TASK DETAILS :: Give the number of lines in the data that hold the word "black", and nothing else.

Scene edit records ::
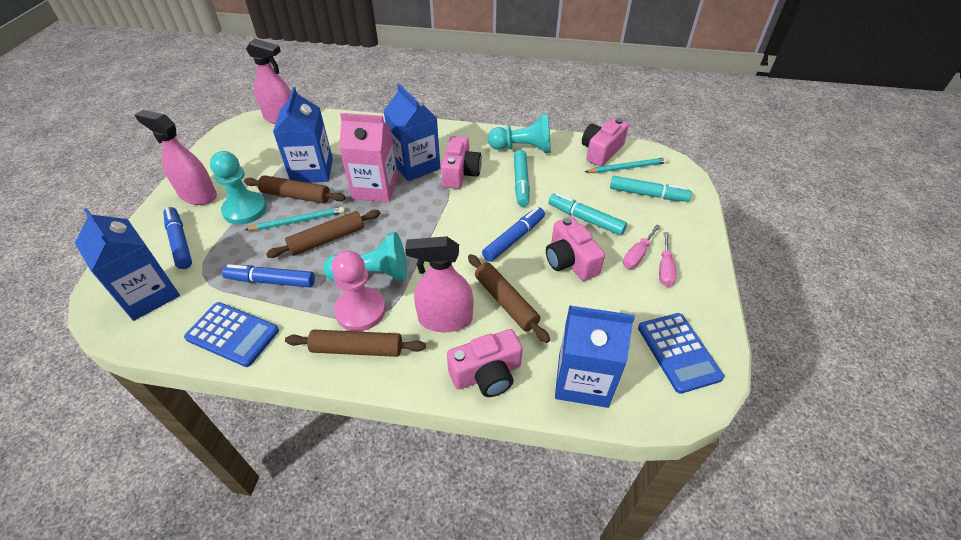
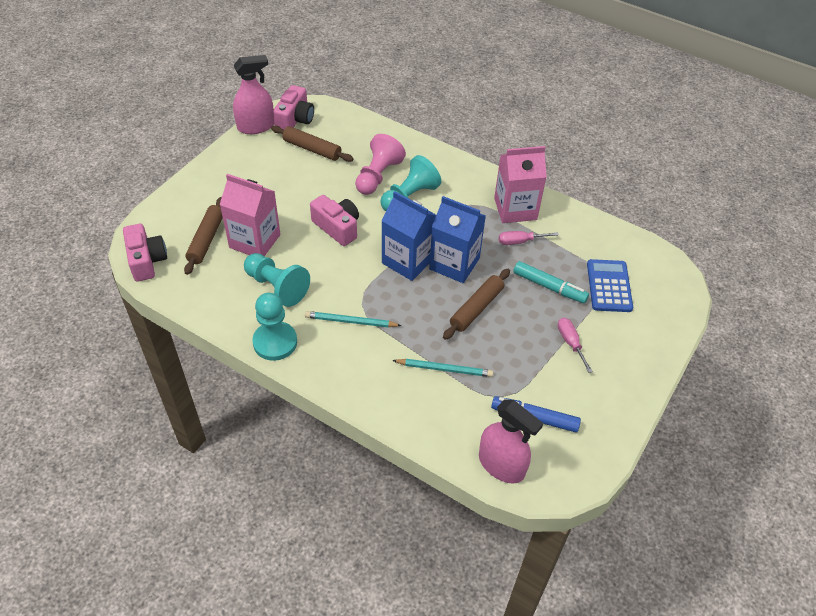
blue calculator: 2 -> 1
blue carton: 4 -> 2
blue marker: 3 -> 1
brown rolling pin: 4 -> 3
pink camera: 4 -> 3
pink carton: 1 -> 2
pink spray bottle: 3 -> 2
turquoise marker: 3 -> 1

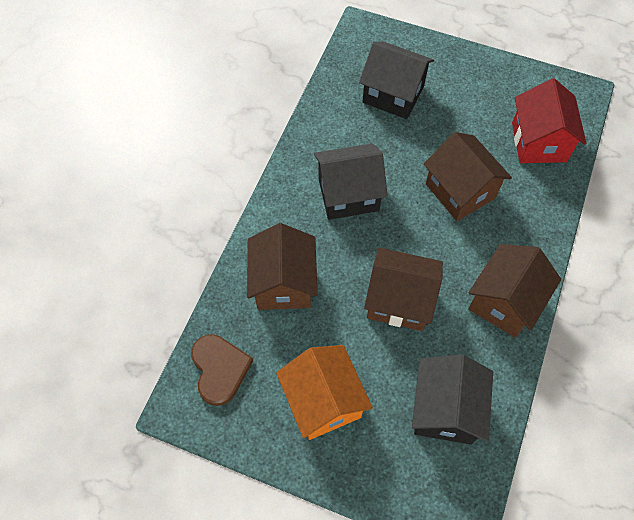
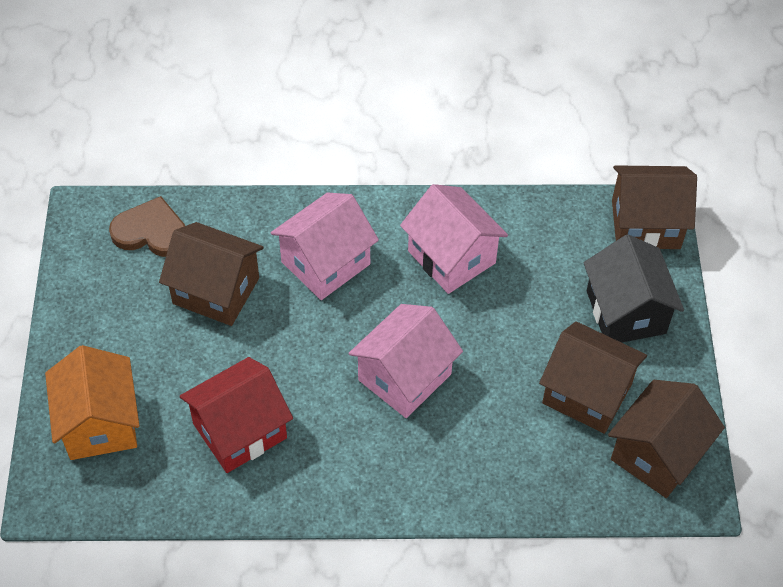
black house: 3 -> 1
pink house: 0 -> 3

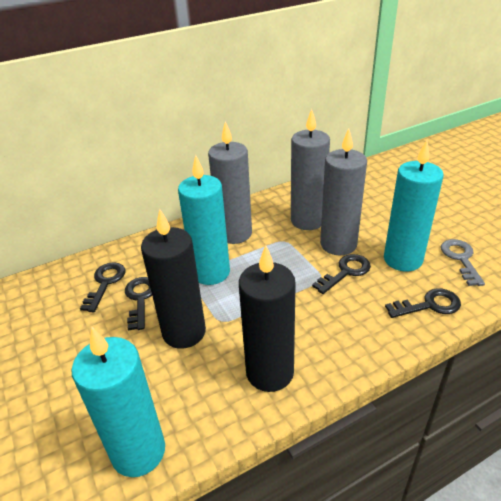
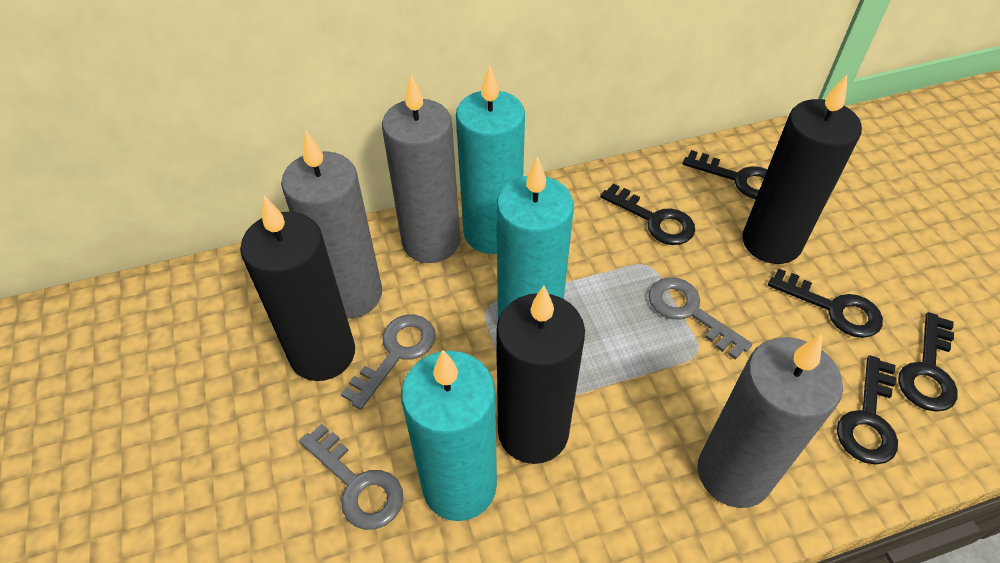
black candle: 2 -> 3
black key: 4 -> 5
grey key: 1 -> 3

RESPONSE AREA :: 3